### EXERCISE DESCRIPTION
Substitute "face" for "dial" throughout the lines below, keeping everything else the same, and leave the pictures out.

>>

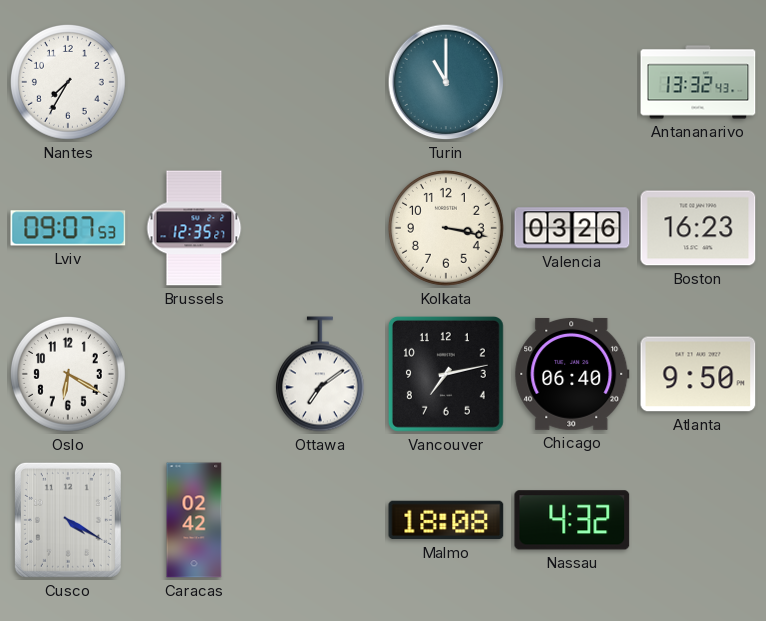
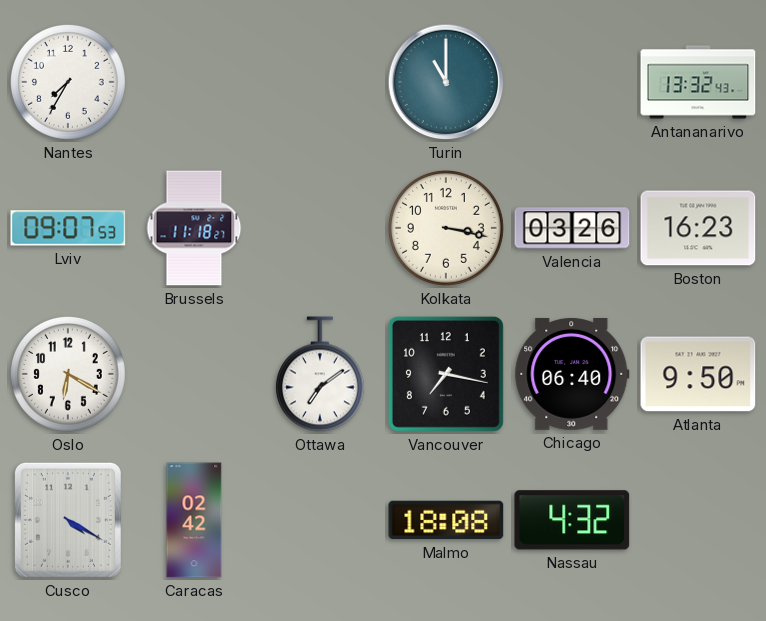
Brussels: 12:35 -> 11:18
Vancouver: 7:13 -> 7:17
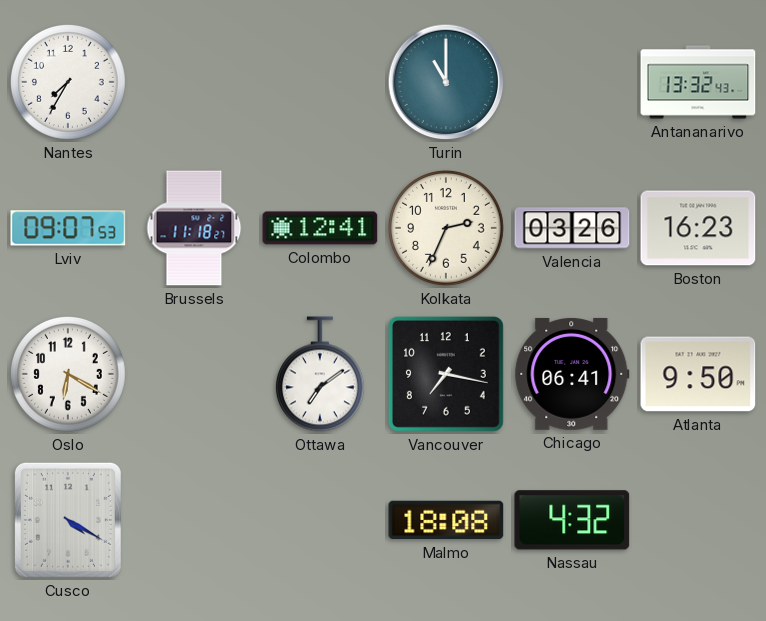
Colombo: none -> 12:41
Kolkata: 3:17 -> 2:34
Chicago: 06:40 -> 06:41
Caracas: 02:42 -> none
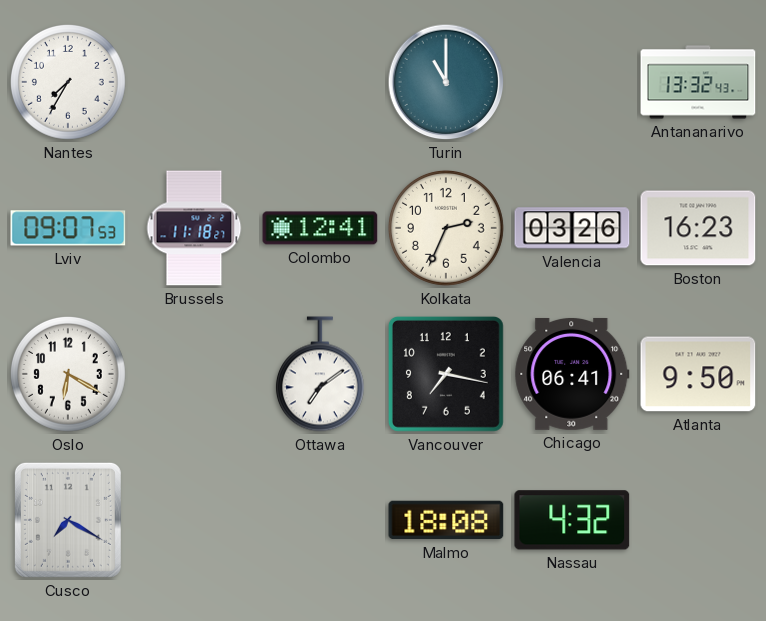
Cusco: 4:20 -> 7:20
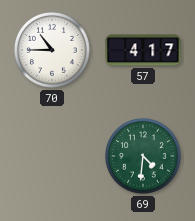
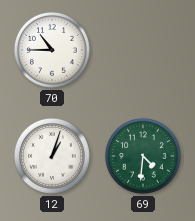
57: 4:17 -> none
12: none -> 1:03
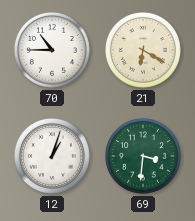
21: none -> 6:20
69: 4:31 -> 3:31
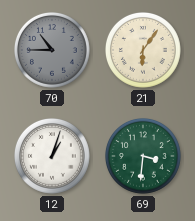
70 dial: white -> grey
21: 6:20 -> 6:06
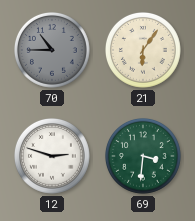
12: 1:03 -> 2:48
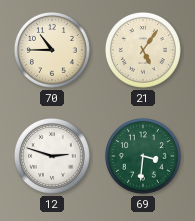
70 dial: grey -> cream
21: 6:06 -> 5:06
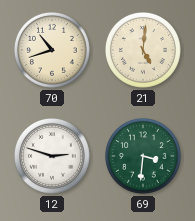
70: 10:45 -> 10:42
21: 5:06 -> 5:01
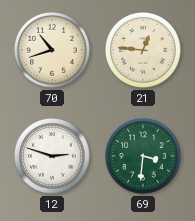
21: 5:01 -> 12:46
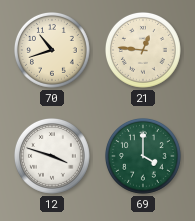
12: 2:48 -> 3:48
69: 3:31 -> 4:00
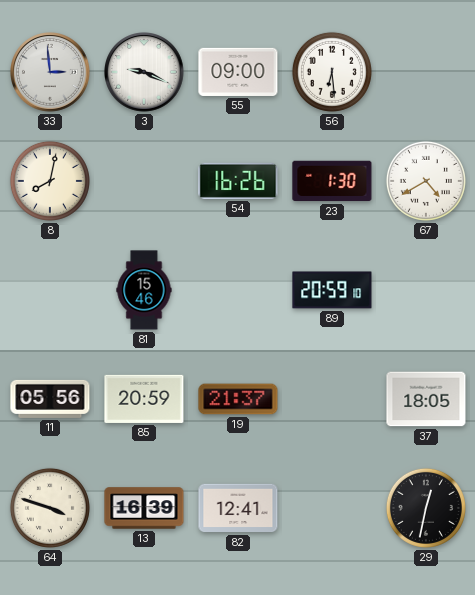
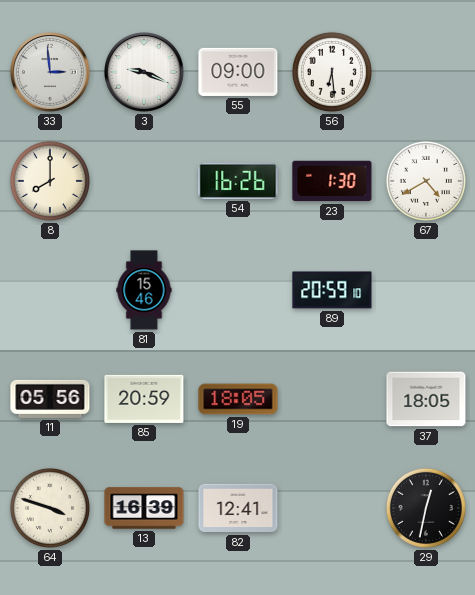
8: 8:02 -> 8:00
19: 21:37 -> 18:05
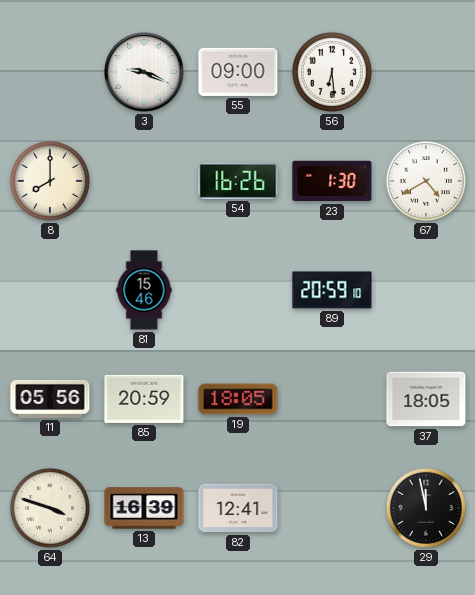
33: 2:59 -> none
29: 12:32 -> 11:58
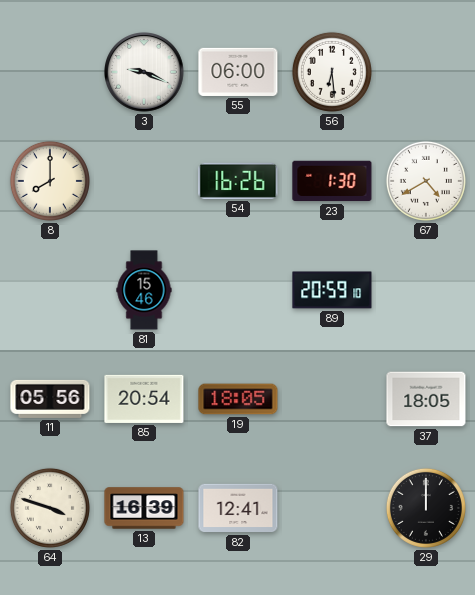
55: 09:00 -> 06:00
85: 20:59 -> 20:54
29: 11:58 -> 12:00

<<

### REPLY
Brussels: 12:35 -> 11:18
Vancouver: 7:13 -> 7:17
Colombo: none -> 12:41
Kolkata: 3:17 -> 2:34
Chicago: 06:40 -> 06:41
Caracas: 02:42 -> none
Cusco: 4:20 -> 7:20
57: 4:17 -> none
12: none -> 1:03
21: none -> 6:20
69: 4:31 -> 3:31
70 face: white -> grey
21: 6:20 -> 6:06
12: 1:03 -> 2:48
70 face: grey -> cream
21: 6:06 -> 5:06
70: 10:45 -> 10:42
21: 5:06 -> 5:01
21: 5:01 -> 12:46
12: 2:48 -> 3:48
69: 3:31 -> 4:00
8: 8:02 -> 8:00
19: 21:37 -> 18:05
33: 2:59 -> none
29: 12:32 -> 11:58
55: 09:00 -> 06:00
85: 20:59 -> 20:54
29: 11:58 -> 12:00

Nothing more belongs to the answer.